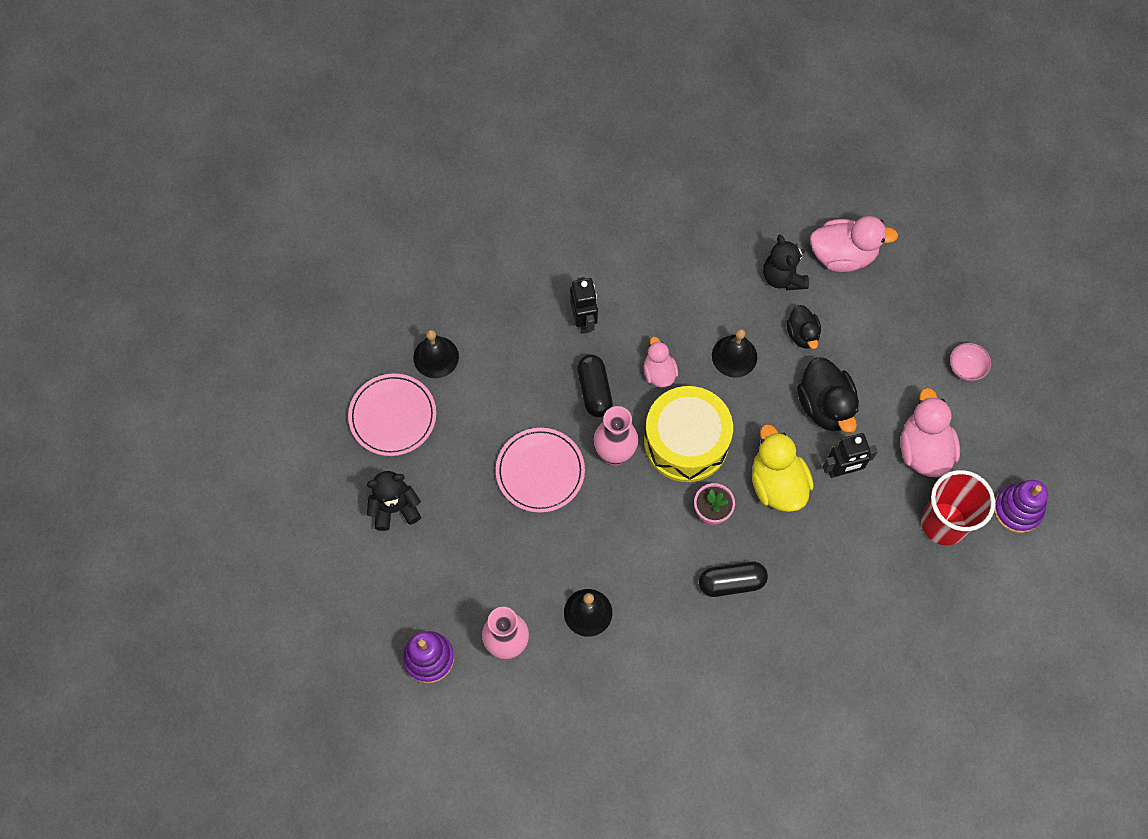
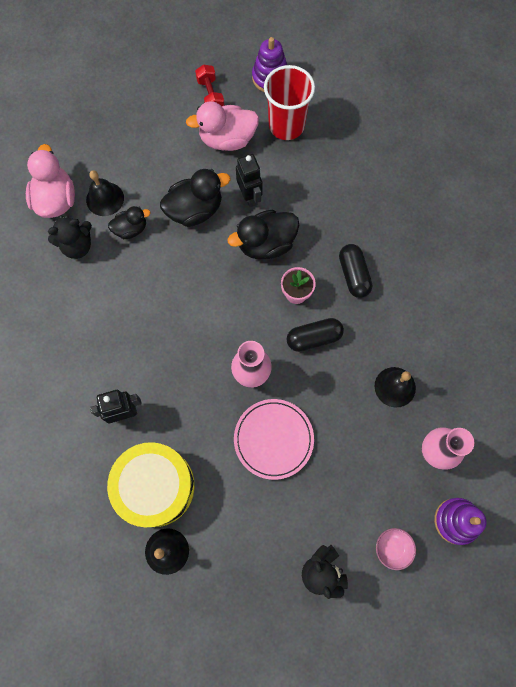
camera: 95 degrees left, 5 degrees up
(393, 416) = (231, 587): pink plate -> none
(594, 391) = (193, 397): black capsule -> black capsule (314, 338)
(659, 373) = (172, 343): pink duck -> none
(686, 442) = (235, 317): yellow drum -> yellow drum (155, 486)
(734, 356) = (153, 282): black bell -> black bell (105, 199)
(777, 484) = (266, 244): yellow duck -> black duck
(966, 368) = (156, 110): pink bowl -> pink bowl (392, 548)
(988, 434) = (210, 95): none -> red dumbbell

□ □ □ □ □

> [Instructions for the task] All entries should be given again exactly, except that pictures are to be excluded.

> [Answer for the task]
camera: 95 degrees left, 5 degrees up
(393, 416) = (231, 587): pink plate -> none
(594, 391) = (193, 397): black capsule -> black capsule (314, 338)
(659, 373) = (172, 343): pink duck -> none
(686, 442) = (235, 317): yellow drum -> yellow drum (155, 486)
(734, 356) = (153, 282): black bell -> black bell (105, 199)
(777, 484) = (266, 244): yellow duck -> black duck
(966, 368) = (156, 110): pink bowl -> pink bowl (392, 548)
(988, 434) = (210, 95): none -> red dumbbell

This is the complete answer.